* **Change detection outputs**
======

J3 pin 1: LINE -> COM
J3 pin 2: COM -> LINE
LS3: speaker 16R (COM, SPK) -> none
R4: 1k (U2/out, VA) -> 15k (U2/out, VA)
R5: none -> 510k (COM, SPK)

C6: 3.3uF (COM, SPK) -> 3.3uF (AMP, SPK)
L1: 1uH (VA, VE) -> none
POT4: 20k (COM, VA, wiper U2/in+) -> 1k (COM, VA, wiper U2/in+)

======

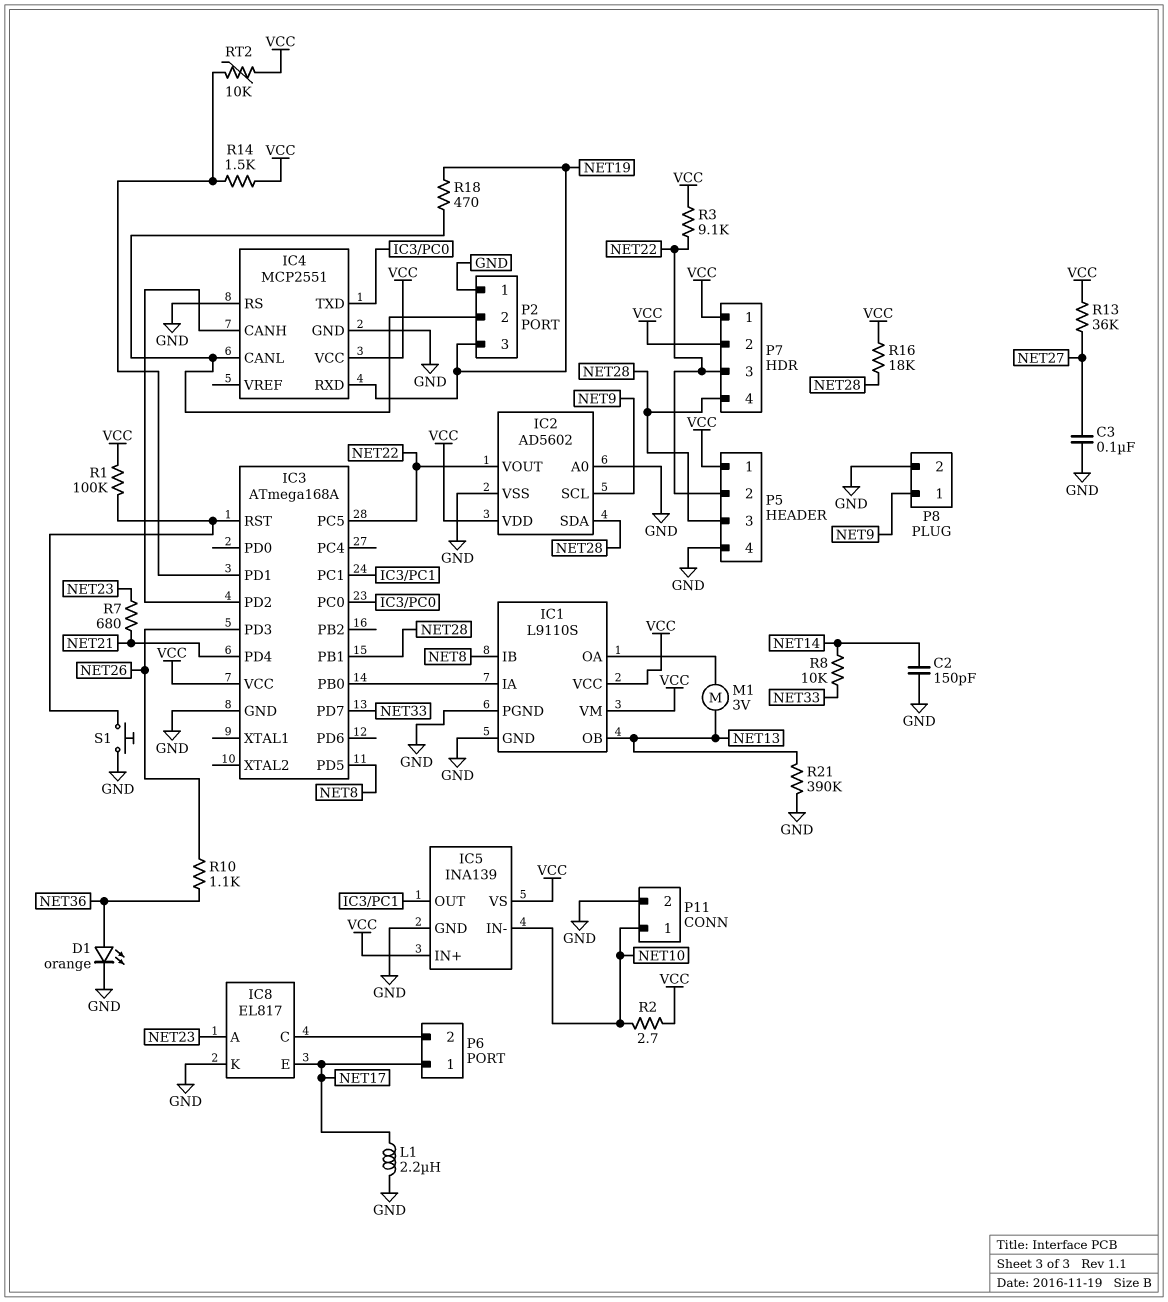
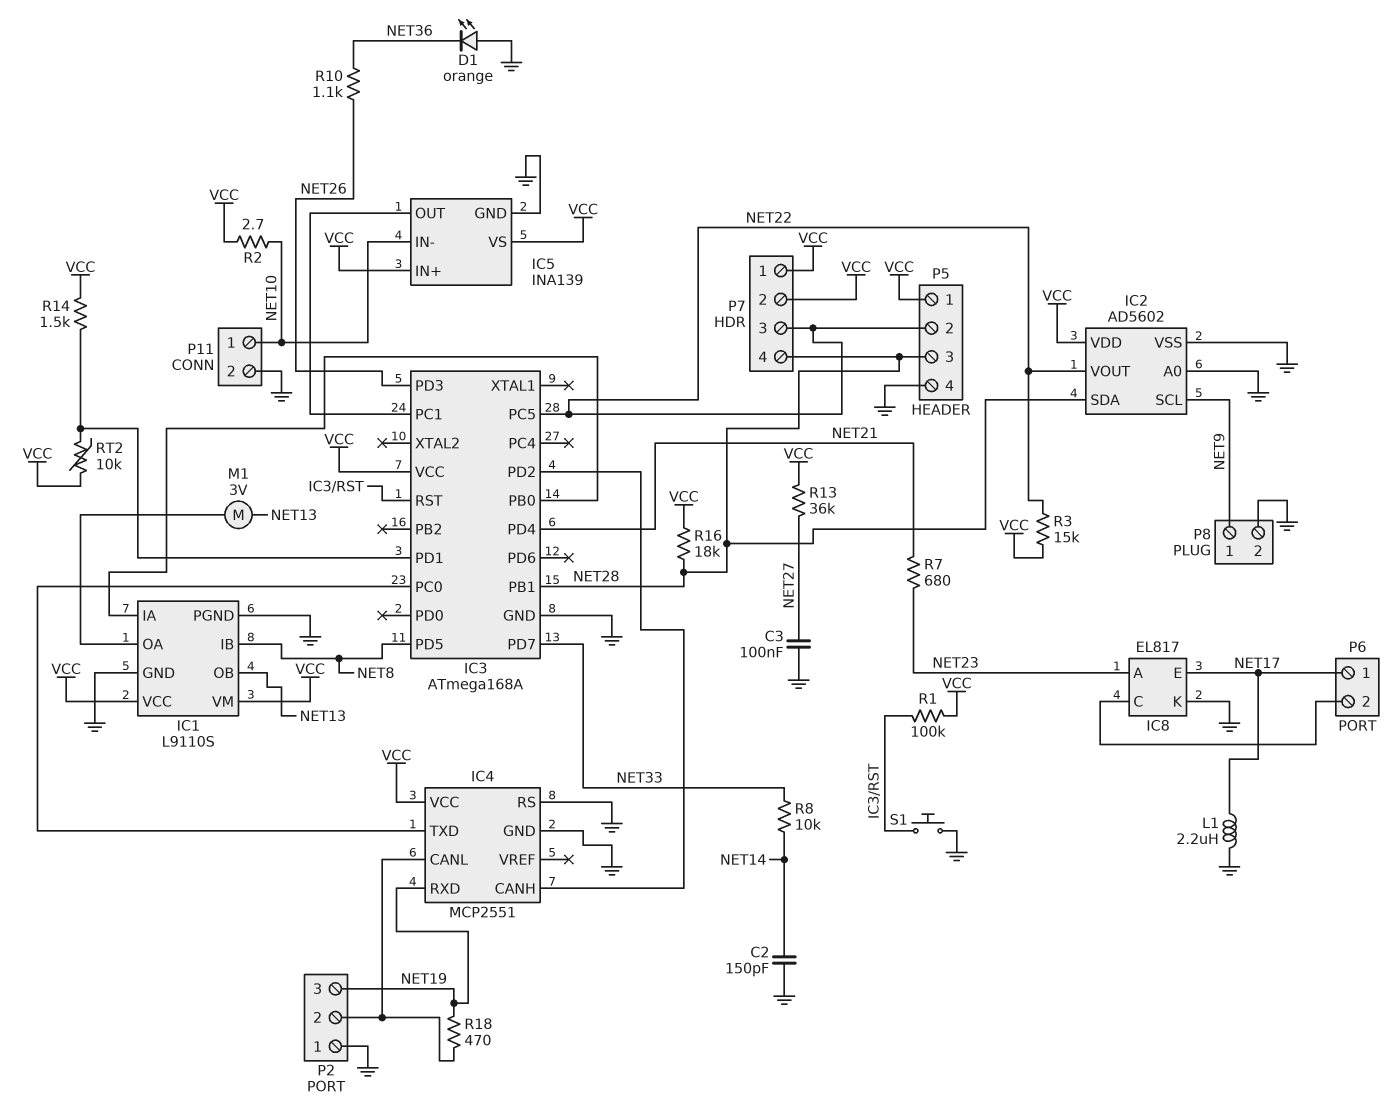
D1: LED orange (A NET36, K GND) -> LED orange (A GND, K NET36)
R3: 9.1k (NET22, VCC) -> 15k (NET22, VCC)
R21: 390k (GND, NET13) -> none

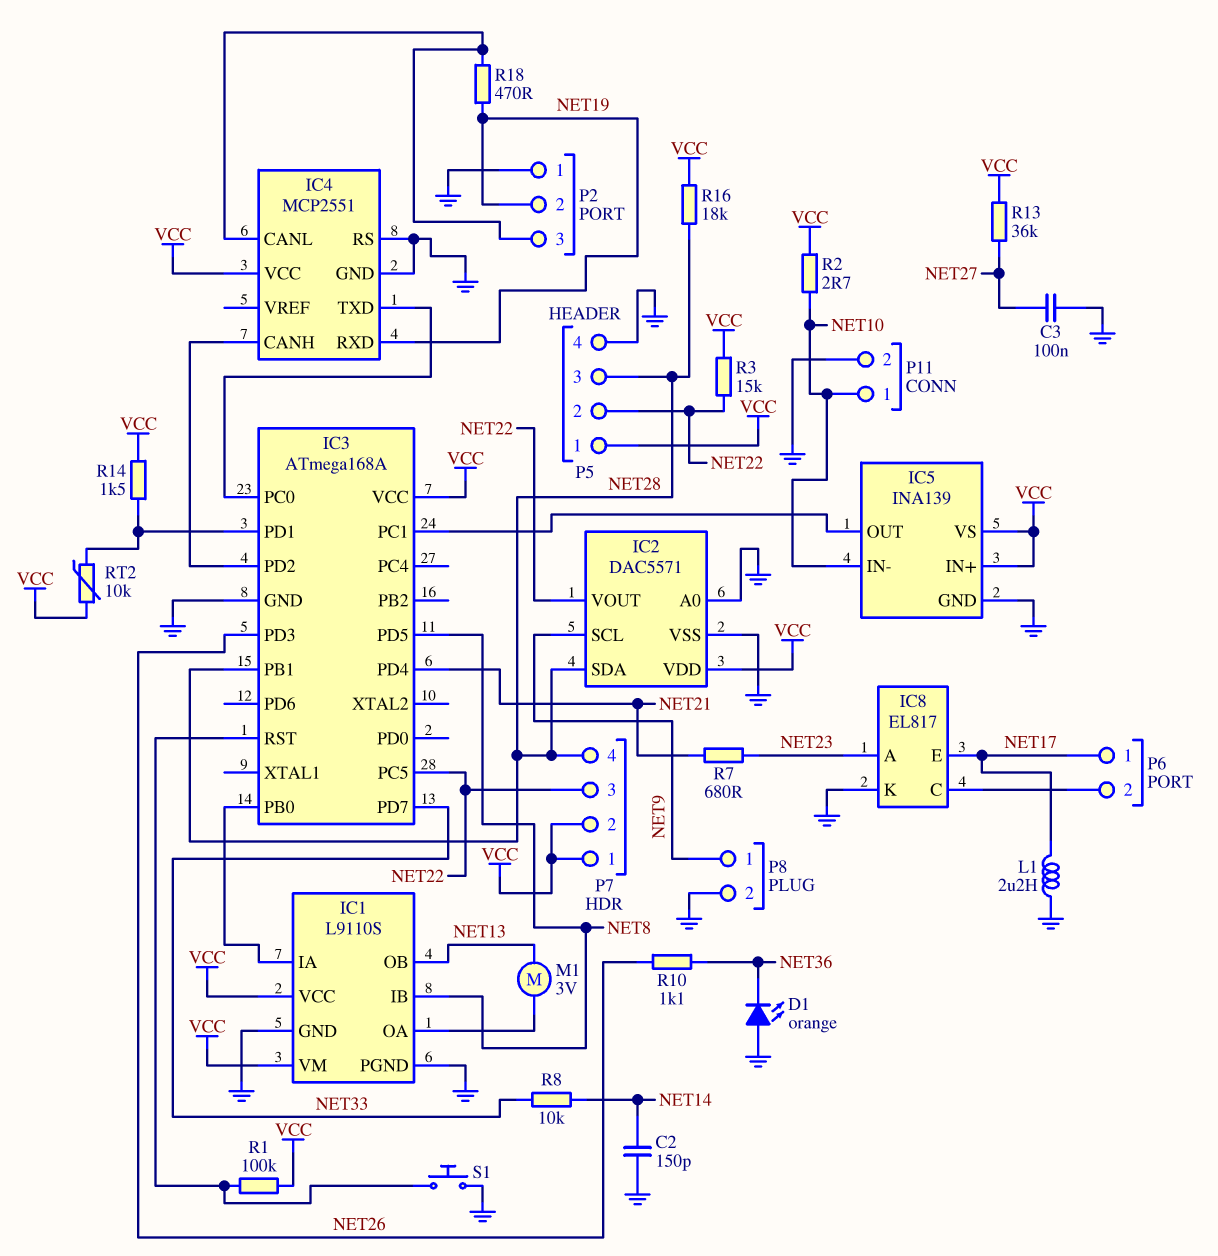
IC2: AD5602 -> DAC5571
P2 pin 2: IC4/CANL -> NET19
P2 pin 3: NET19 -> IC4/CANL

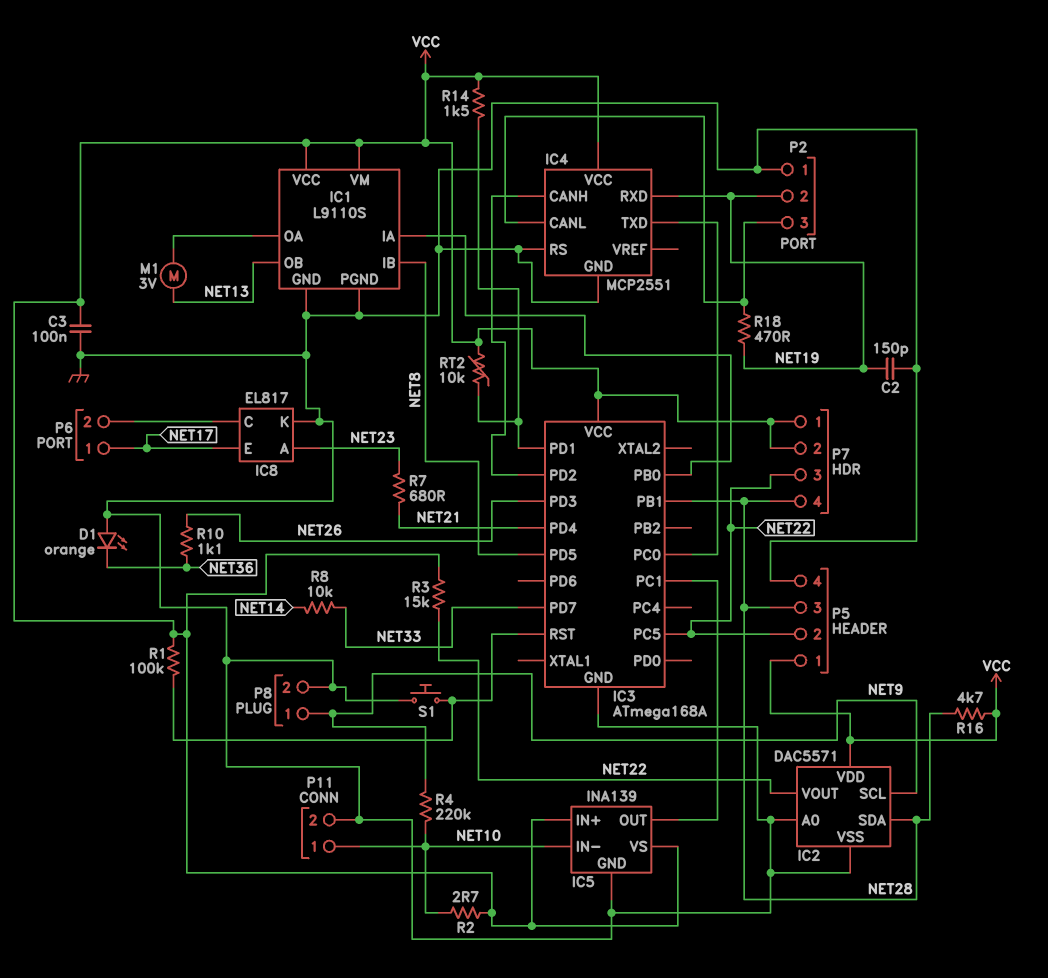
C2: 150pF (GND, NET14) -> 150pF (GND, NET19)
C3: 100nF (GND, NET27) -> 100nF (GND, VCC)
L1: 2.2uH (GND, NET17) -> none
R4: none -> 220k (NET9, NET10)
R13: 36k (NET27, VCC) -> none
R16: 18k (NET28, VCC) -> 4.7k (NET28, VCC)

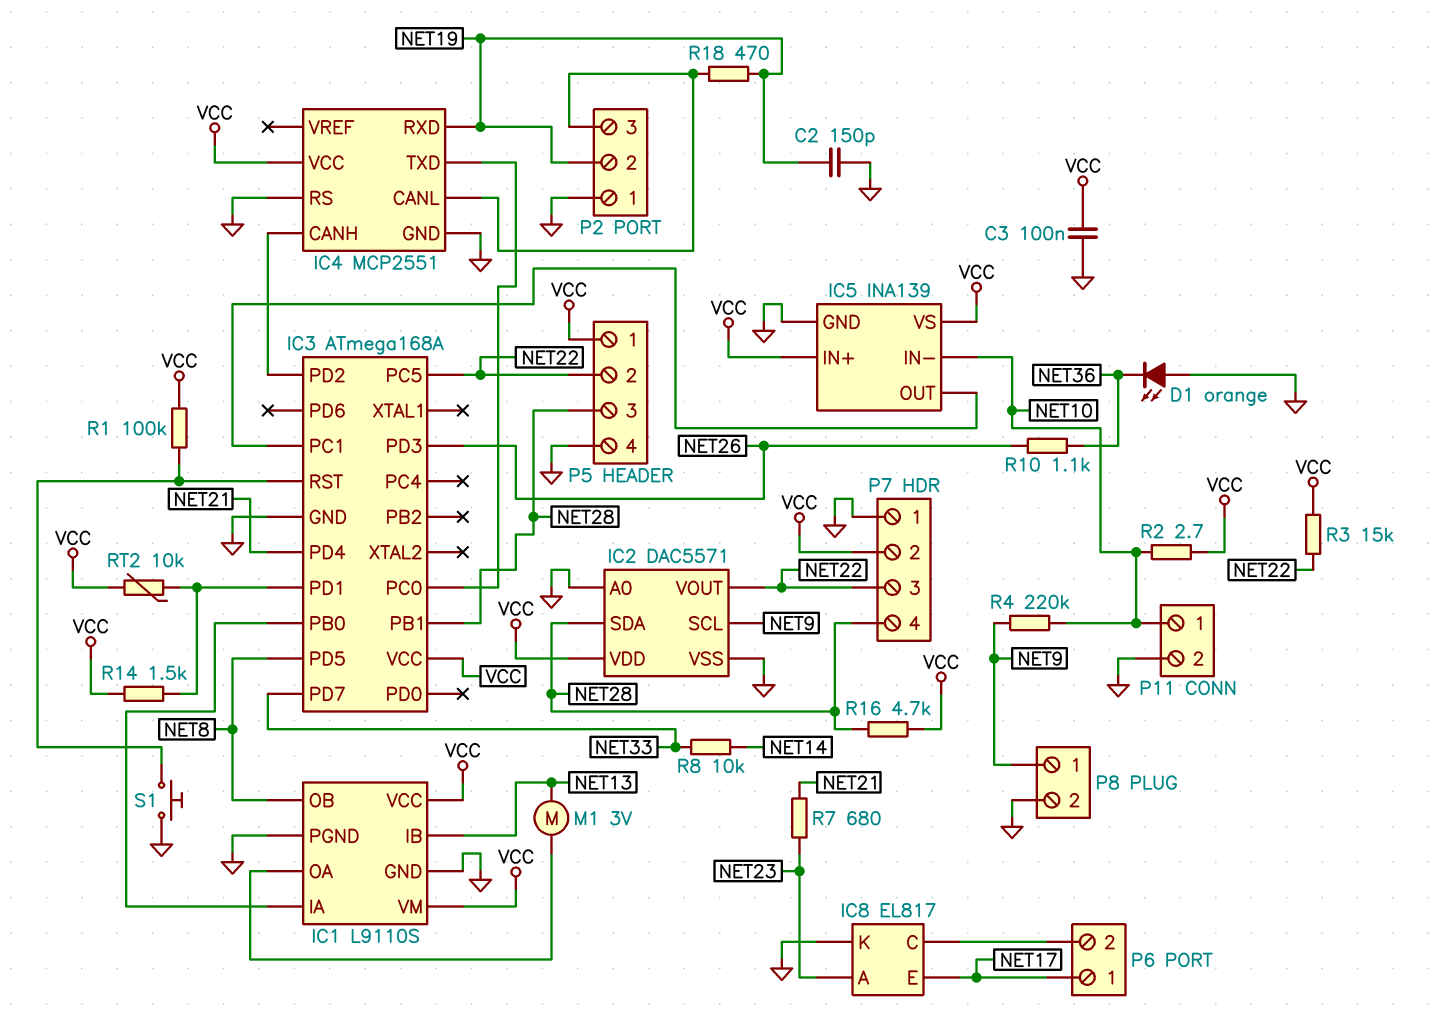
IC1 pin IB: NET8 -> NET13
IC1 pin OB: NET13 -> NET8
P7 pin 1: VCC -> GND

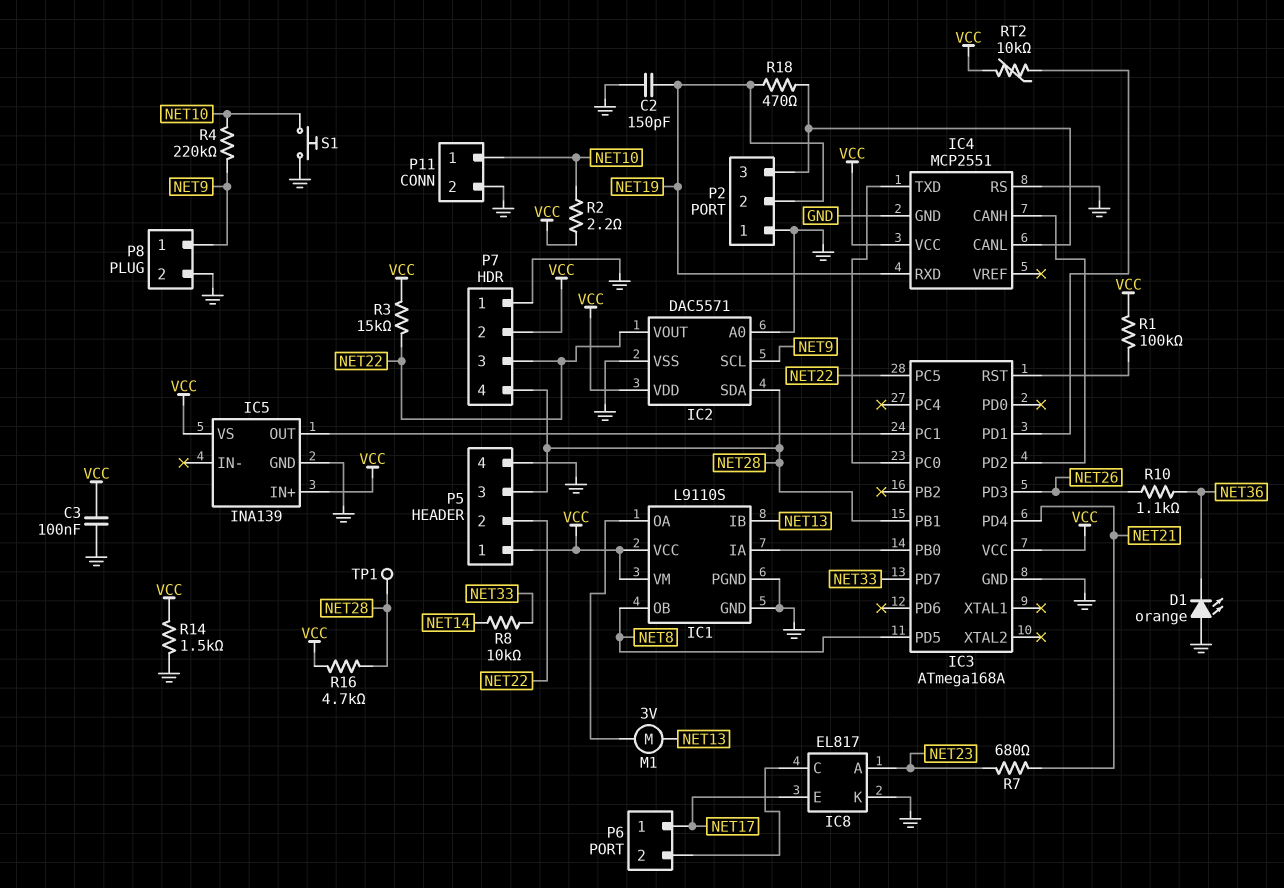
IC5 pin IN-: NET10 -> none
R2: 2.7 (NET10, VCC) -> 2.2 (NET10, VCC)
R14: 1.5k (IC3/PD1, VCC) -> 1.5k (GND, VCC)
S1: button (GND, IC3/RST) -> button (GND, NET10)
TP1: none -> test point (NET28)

======

Leave out every picture, and copy exactly the lines above starting at the one holding "IC2: AD5602 -> DAC5571" and ending at the one holding "TP1: none -> test point (NET28)", no more and no less.

IC2: AD5602 -> DAC5571
P2 pin 2: IC4/CANL -> NET19
P2 pin 3: NET19 -> IC4/CANL

C2: 150pF (GND, NET14) -> 150pF (GND, NET19)
C3: 100nF (GND, NET27) -> 100nF (GND, VCC)
L1: 2.2uH (GND, NET17) -> none
R4: none -> 220k (NET9, NET10)
R13: 36k (NET27, VCC) -> none
R16: 18k (NET28, VCC) -> 4.7k (NET28, VCC)

IC1 pin IB: NET8 -> NET13
IC1 pin OB: NET13 -> NET8
P7 pin 1: VCC -> GND

IC5 pin IN-: NET10 -> none
R2: 2.7 (NET10, VCC) -> 2.2 (NET10, VCC)
R14: 1.5k (IC3/PD1, VCC) -> 1.5k (GND, VCC)
S1: button (GND, IC3/RST) -> button (GND, NET10)
TP1: none -> test point (NET28)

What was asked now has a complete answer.